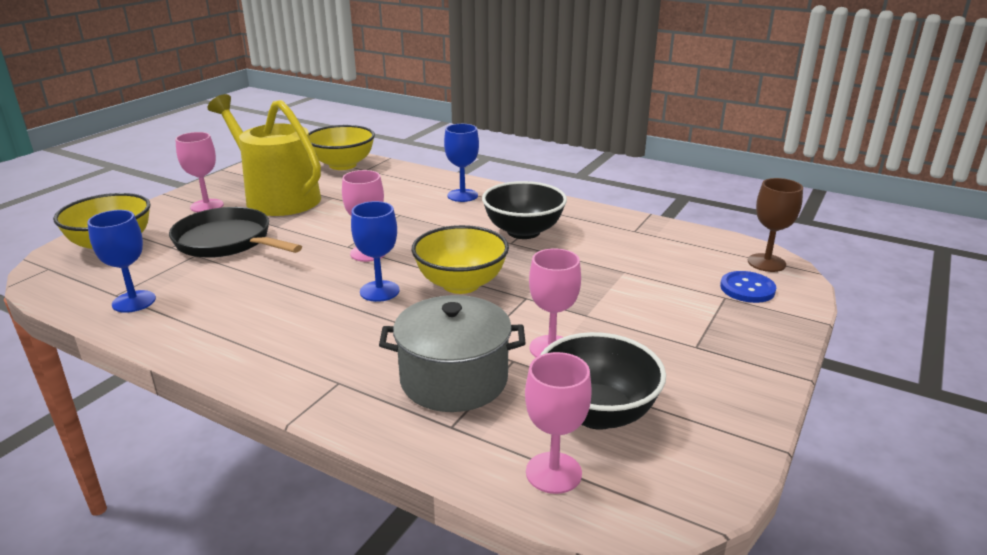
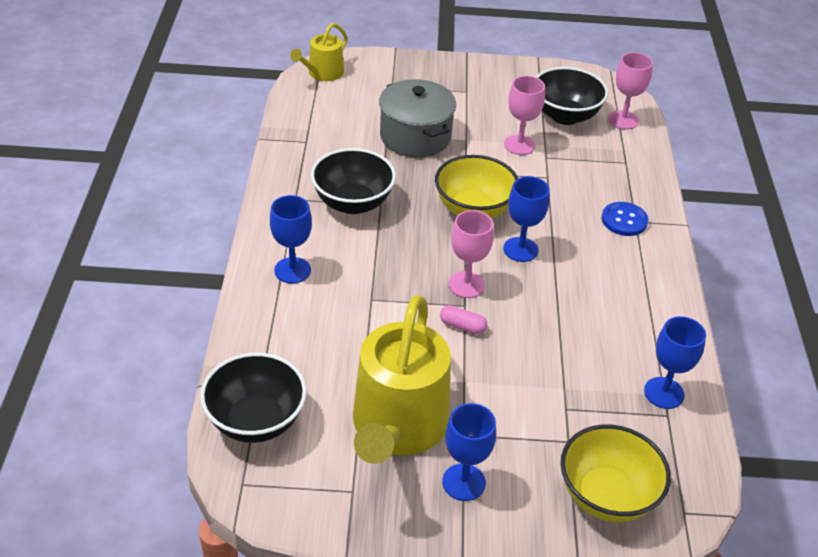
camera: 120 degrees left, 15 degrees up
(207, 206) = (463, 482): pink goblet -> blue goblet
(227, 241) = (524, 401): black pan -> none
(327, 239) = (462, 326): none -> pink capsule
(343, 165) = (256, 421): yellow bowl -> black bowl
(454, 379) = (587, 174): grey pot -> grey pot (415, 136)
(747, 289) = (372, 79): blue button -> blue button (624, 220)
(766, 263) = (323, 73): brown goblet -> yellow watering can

-=-=-

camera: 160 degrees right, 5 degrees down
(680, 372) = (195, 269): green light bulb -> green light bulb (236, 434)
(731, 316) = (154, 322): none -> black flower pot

-=-=-

> _What this task involves_
Filter the entries above down to the lines that contain the word "black".

> _Output for this exercise_
(227, 241) = (524, 401): black pan -> none
(343, 165) = (256, 421): yellow bowl -> black bowl
(731, 316) = (154, 322): none -> black flower pot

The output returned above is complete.